◆ EXERCISE AIM
Your response should consist of the full data, set down exactly.
(DATA TO USE)
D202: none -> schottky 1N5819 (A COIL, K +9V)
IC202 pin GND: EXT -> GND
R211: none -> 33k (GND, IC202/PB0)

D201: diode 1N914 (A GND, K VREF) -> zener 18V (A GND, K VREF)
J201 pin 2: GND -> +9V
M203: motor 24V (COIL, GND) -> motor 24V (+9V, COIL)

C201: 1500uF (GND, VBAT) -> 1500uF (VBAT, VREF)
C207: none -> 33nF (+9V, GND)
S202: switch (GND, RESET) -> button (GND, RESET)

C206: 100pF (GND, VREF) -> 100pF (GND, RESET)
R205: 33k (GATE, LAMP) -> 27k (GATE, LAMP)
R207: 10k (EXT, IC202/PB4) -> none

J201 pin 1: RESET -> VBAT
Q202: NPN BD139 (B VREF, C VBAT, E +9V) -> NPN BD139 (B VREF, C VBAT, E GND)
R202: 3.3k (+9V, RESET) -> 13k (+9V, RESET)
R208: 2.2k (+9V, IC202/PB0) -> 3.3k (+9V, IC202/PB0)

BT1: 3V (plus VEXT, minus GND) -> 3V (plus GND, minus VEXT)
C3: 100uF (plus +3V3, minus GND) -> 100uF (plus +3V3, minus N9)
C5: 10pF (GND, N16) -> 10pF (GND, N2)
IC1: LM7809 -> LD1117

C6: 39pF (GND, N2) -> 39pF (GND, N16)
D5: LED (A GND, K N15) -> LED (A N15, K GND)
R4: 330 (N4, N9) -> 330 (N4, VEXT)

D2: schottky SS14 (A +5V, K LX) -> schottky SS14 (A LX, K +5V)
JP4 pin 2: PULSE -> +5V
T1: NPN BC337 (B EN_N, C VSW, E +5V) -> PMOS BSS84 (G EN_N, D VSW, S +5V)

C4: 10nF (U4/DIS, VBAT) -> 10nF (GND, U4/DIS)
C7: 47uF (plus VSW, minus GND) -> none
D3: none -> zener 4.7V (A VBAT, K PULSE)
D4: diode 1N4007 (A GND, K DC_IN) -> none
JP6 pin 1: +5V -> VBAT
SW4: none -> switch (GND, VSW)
(End DATA TO USE)
◆ EXERCISE OUTPUT
D202: none -> schottky 1N5819 (A COIL, K +9V)
IC202 pin GND: EXT -> GND
R211: none -> 33k (GND, IC202/PB0)

D201: diode 1N914 (A GND, K VREF) -> zener 18V (A GND, K VREF)
J201 pin 2: GND -> +9V
M203: motor 24V (COIL, GND) -> motor 24V (+9V, COIL)

C201: 1500uF (GND, VBAT) -> 1500uF (VBAT, VREF)
C207: none -> 33nF (+9V, GND)
S202: switch (GND, RESET) -> button (GND, RESET)

C206: 100pF (GND, VREF) -> 100pF (GND, RESET)
R205: 33k (GATE, LAMP) -> 27k (GATE, LAMP)
R207: 10k (EXT, IC202/PB4) -> none

J201 pin 1: RESET -> VBAT
Q202: NPN BD139 (B VREF, C VBAT, E +9V) -> NPN BD139 (B VREF, C VBAT, E GND)
R202: 3.3k (+9V, RESET) -> 13k (+9V, RESET)
R208: 2.2k (+9V, IC202/PB0) -> 3.3k (+9V, IC202/PB0)

BT1: 3V (plus VEXT, minus GND) -> 3V (plus GND, minus VEXT)
C3: 100uF (plus +3V3, minus GND) -> 100uF (plus +3V3, minus N9)
C5: 10pF (GND, N16) -> 10pF (GND, N2)
IC1: LM7809 -> LD1117

C6: 39pF (GND, N2) -> 39pF (GND, N16)
D5: LED (A GND, K N15) -> LED (A N15, K GND)
R4: 330 (N4, N9) -> 330 (N4, VEXT)

D2: schottky SS14 (A +5V, K LX) -> schottky SS14 (A LX, K +5V)
JP4 pin 2: PULSE -> +5V
T1: NPN BC337 (B EN_N, C VSW, E +5V) -> PMOS BSS84 (G EN_N, D VSW, S +5V)

C4: 10nF (U4/DIS, VBAT) -> 10nF (GND, U4/DIS)
C7: 47uF (plus VSW, minus GND) -> none
D3: none -> zener 4.7V (A VBAT, K PULSE)
D4: diode 1N4007 (A GND, K DC_IN) -> none
JP6 pin 1: +5V -> VBAT
SW4: none -> switch (GND, VSW)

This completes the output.